Object change descriptions:
☆ ☆ ☆ ☆ ☆ ☆ ☆

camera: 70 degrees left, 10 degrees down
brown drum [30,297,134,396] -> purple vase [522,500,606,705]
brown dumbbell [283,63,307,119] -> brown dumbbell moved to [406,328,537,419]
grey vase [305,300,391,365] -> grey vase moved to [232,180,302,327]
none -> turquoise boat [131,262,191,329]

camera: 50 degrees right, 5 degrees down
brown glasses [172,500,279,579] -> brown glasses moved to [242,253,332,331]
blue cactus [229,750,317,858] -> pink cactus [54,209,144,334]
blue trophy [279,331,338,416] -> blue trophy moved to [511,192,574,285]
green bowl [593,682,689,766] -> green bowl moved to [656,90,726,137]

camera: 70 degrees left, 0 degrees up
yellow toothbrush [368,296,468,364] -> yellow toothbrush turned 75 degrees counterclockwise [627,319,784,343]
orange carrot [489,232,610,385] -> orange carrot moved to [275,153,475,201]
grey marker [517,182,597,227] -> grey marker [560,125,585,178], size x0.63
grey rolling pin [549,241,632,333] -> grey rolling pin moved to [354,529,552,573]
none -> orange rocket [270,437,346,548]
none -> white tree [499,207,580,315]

☆ ☆ ☆ ☆ ☆ ☆ ☆

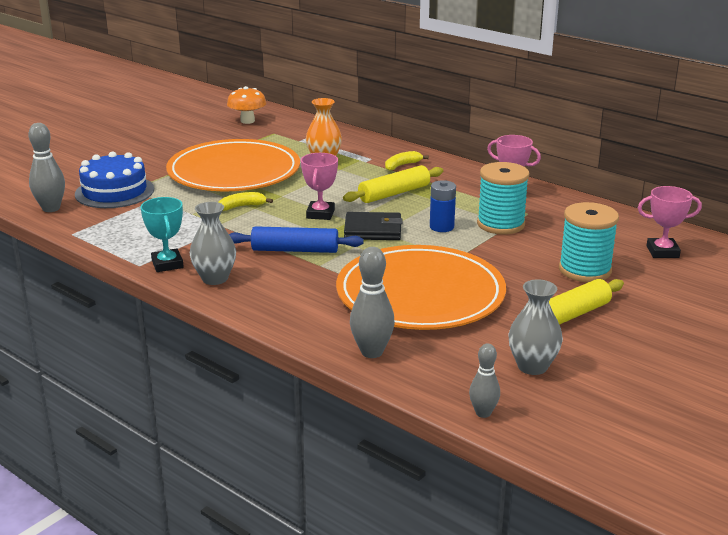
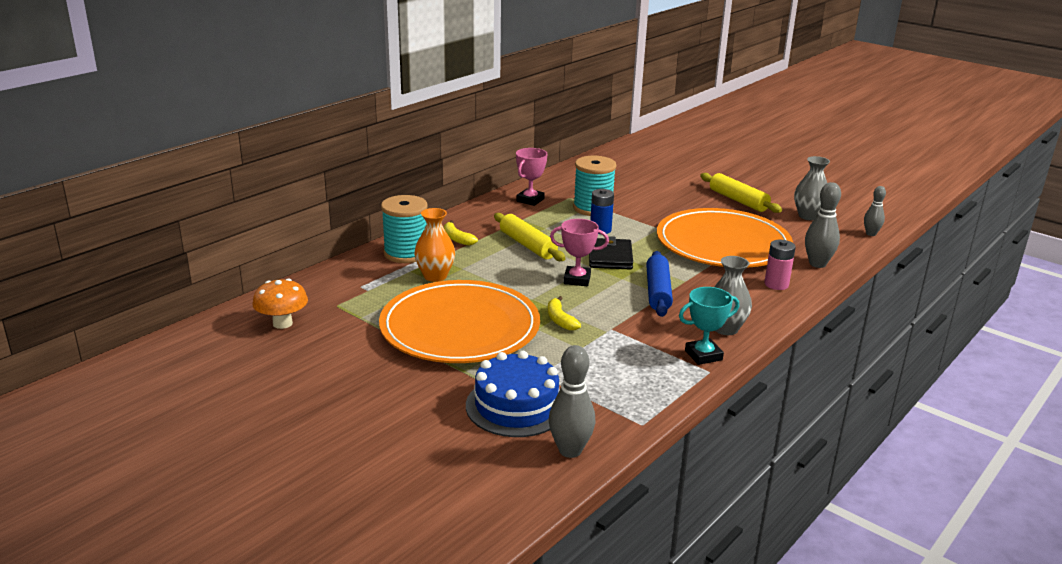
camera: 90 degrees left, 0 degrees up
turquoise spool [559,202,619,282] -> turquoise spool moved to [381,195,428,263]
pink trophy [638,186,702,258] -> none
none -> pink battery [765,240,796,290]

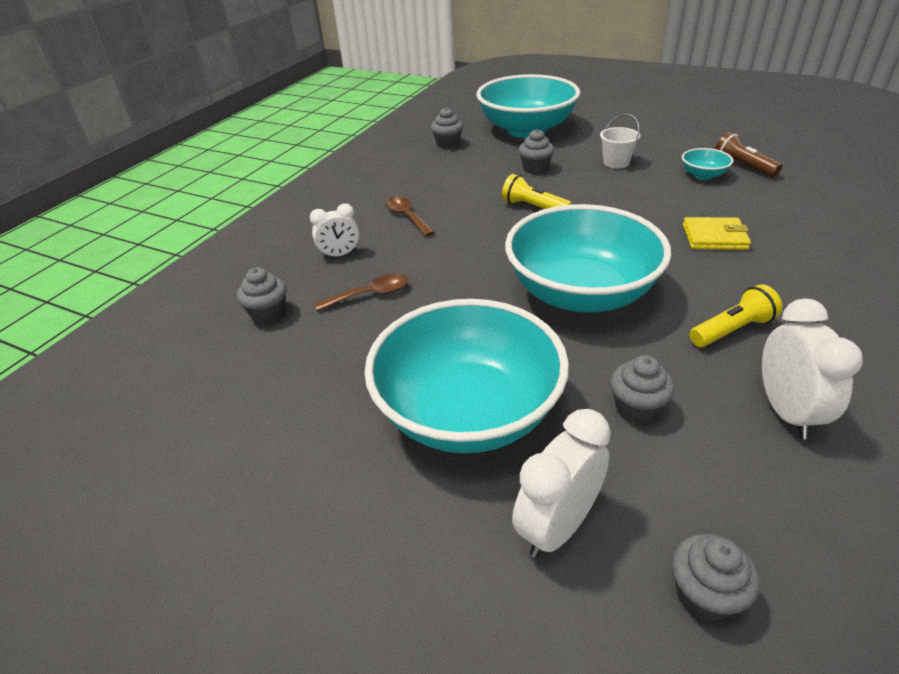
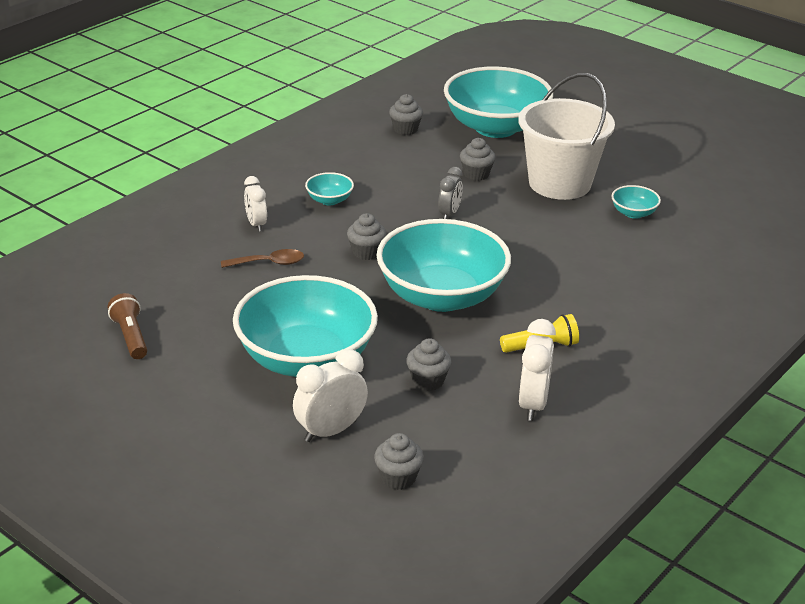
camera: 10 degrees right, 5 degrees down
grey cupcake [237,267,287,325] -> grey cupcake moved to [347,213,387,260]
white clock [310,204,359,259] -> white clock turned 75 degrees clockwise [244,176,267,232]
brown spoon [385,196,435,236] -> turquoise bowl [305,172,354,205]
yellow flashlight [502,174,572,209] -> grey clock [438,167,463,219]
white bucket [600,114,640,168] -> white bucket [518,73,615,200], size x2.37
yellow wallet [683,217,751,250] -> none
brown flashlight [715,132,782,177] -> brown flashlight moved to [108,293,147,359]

☆ ☆ ☆ ☆ ☆ ☆ ☆

◆ **What you need to do**:
Copy out exactly the lines above beginning with the line that contains "none -> pink battery [765,240,796,290]" and finishing with the line that contains "white clock [310,204,359,259]", including both; leave the pictures out.

◆ **Task response**:
none -> pink battery [765,240,796,290]

camera: 10 degrees right, 5 degrees down
grey cupcake [237,267,287,325] -> grey cupcake moved to [347,213,387,260]
white clock [310,204,359,259] -> white clock turned 75 degrees clockwise [244,176,267,232]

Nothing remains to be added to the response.